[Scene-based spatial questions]

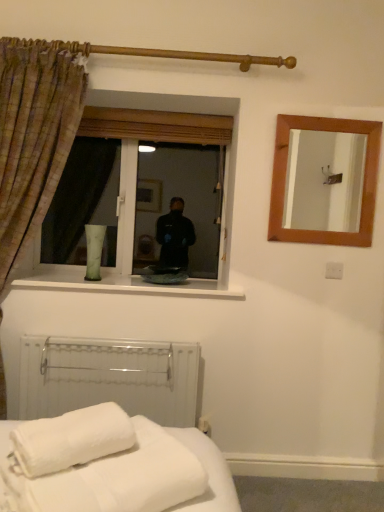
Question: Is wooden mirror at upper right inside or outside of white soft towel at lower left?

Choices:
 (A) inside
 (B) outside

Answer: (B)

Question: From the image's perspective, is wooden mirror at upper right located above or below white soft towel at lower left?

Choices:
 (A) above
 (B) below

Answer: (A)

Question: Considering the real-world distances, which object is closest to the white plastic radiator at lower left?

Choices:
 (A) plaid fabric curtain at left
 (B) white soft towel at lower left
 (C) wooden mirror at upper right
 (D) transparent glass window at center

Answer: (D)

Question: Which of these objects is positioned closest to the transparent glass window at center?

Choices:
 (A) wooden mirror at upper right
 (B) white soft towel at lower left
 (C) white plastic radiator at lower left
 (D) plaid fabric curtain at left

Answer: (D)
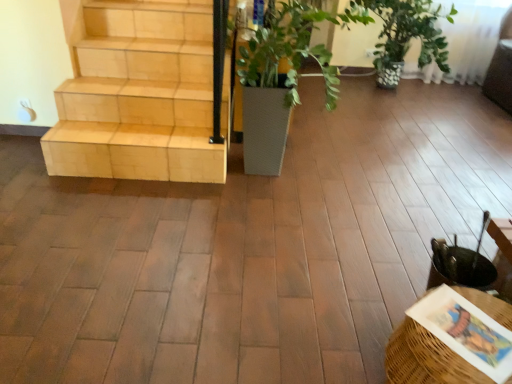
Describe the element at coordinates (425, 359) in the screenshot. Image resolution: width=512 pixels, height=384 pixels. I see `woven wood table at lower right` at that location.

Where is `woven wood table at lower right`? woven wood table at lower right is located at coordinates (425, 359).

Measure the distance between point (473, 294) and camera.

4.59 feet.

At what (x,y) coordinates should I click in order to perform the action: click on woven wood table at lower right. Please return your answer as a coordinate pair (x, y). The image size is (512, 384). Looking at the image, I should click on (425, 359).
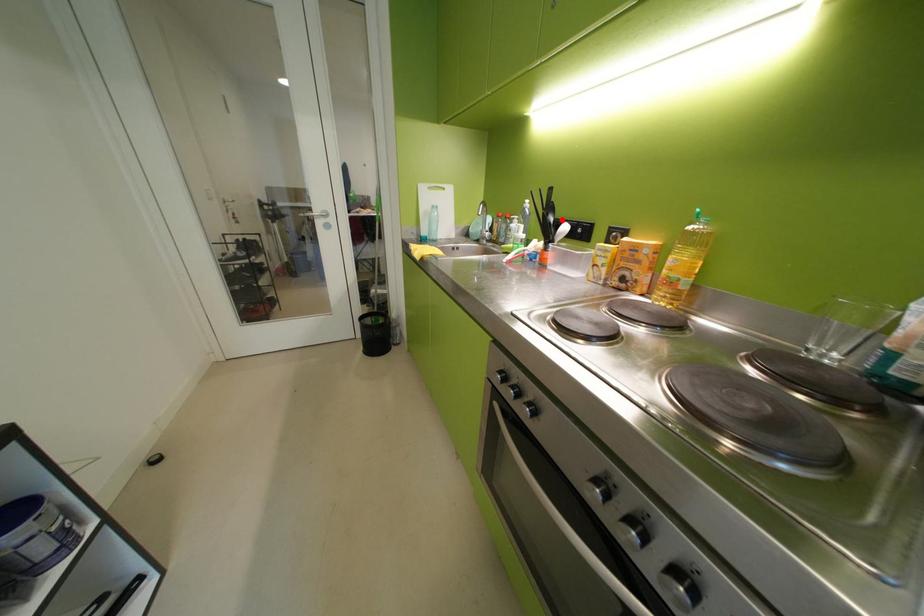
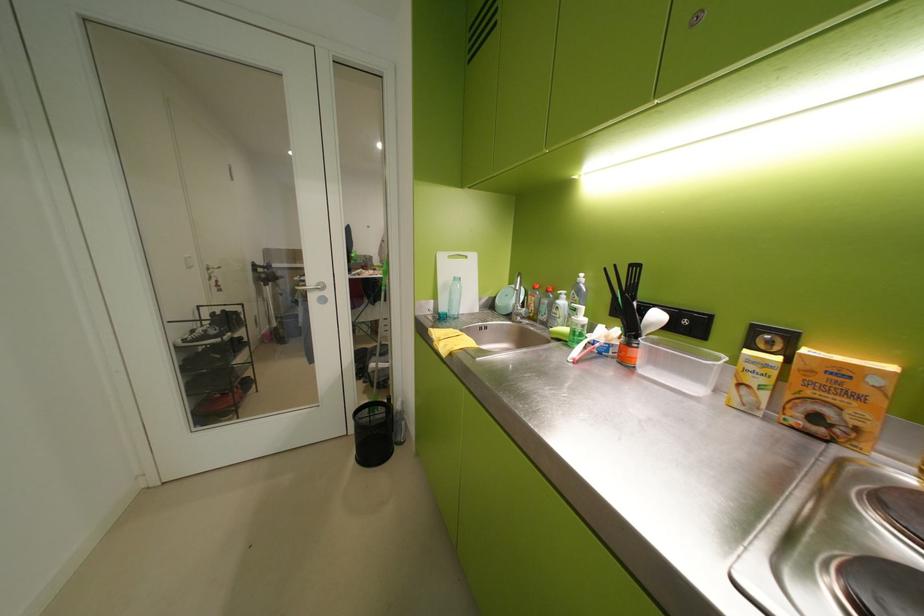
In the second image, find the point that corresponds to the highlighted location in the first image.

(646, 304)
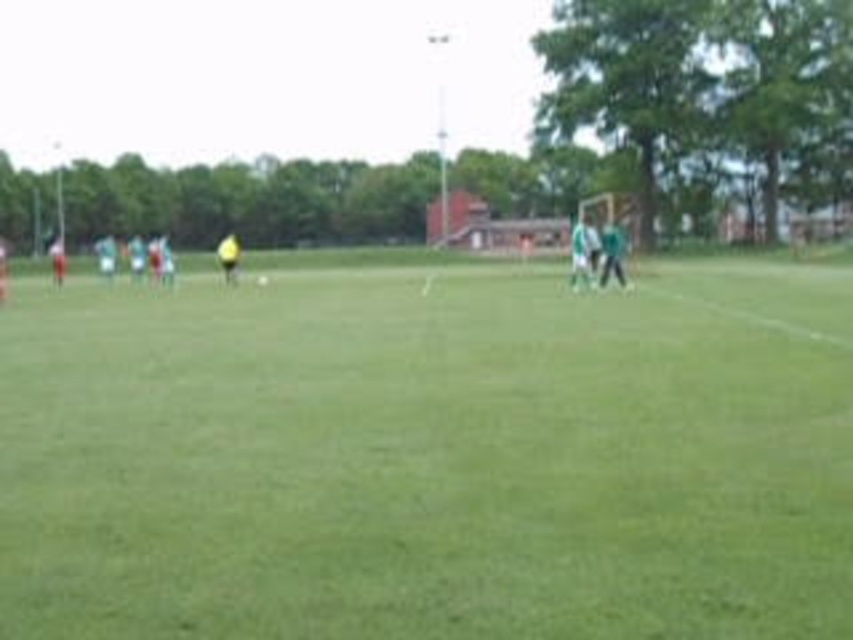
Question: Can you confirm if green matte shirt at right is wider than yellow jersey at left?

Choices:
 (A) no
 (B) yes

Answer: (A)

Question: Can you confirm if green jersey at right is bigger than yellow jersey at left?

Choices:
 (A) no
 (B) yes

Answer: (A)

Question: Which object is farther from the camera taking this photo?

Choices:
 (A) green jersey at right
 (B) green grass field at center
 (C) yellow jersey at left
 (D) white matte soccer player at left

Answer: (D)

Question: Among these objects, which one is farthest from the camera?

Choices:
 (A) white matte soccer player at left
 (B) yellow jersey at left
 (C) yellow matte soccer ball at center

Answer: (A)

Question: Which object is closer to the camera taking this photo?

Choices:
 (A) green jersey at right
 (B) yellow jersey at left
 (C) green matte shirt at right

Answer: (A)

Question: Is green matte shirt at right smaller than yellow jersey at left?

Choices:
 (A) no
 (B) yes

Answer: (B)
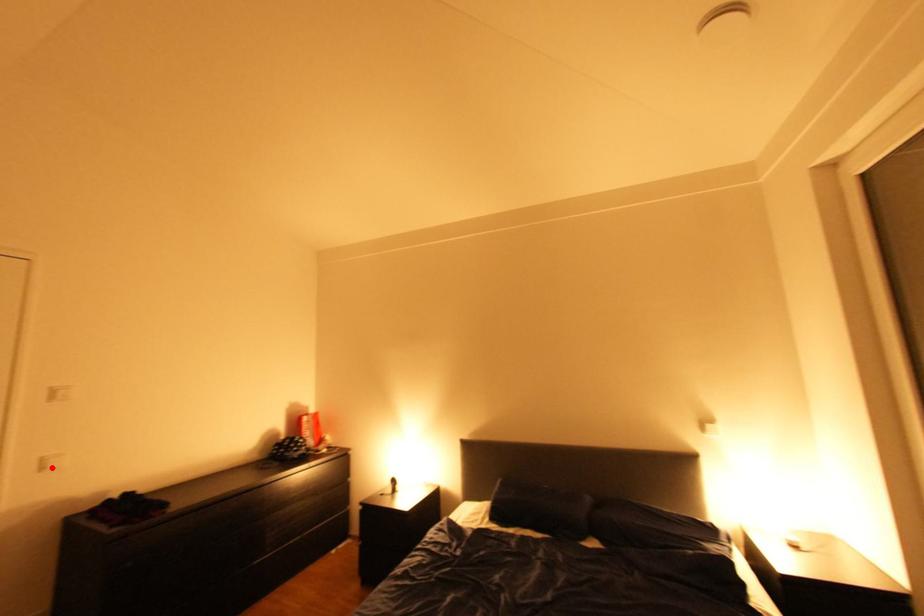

* * *

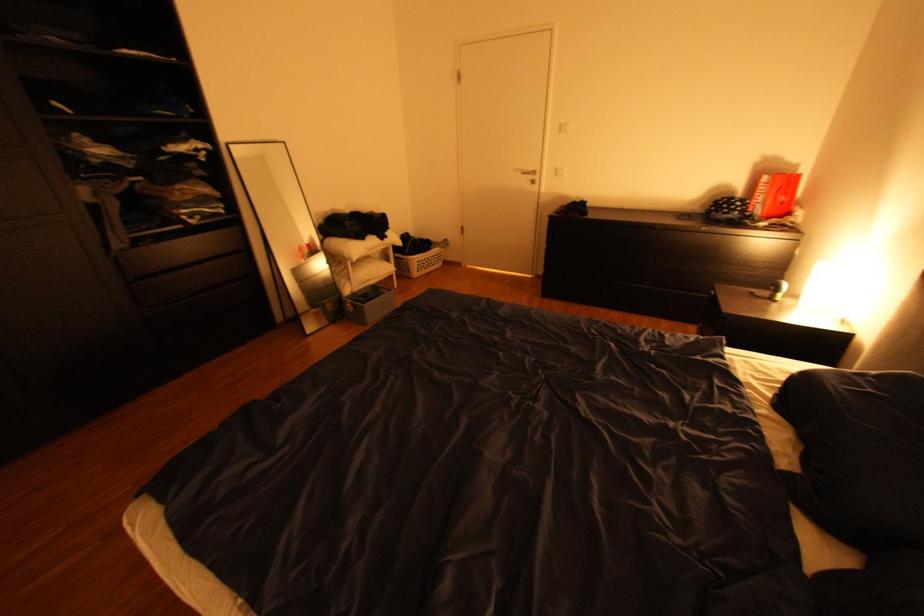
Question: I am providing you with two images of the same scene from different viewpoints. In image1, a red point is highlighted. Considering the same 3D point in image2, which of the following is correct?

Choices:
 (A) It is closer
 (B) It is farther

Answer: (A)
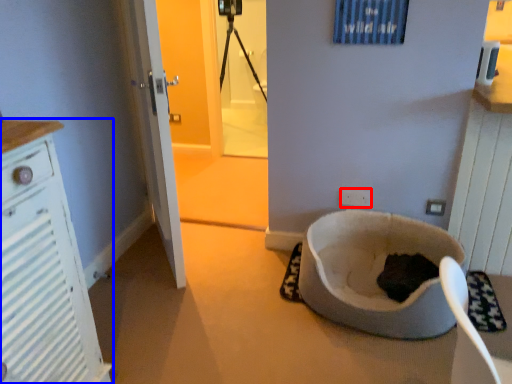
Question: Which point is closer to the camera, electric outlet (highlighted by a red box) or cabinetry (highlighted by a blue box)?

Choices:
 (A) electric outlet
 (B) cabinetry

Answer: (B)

→ **Task description**
Change "yellow jersey" to "yellow shirt" in the listing from the line with "At what (x,y)" to the line with "Question: Which object is closer", keeping everything else the same. Return only those lines, leaving out the pictures.

→ **Written response**
At what (x,y) coordinates should I click in order to perform the action: click on woven wood table at lower right. Please return your answer as a coordinate pair (x, y). The image size is (512, 384). Looking at the image, I should click on (425, 359).
In the second image, find the point that corresponds to the highlighted location in the first image.

(646, 304)
Question: Can you confirm if green matte shirt at right is wider than yellow shirt at left?

Choices:
 (A) no
 (B) yes

Answer: (A)

Question: Can you confirm if green jersey at right is bigger than yellow shirt at left?

Choices:
 (A) no
 (B) yes

Answer: (A)

Question: Which object is farther from the camera taking this photo?

Choices:
 (A) green jersey at right
 (B) green grass field at center
 (C) yellow shirt at left
 (D) white matte soccer player at left

Answer: (D)

Question: Among these objects, which one is farthest from the camera?

Choices:
 (A) white matte soccer player at left
 (B) yellow shirt at left
 (C) yellow matte soccer ball at center

Answer: (A)

Question: Which object is closer to the camera taking this photo?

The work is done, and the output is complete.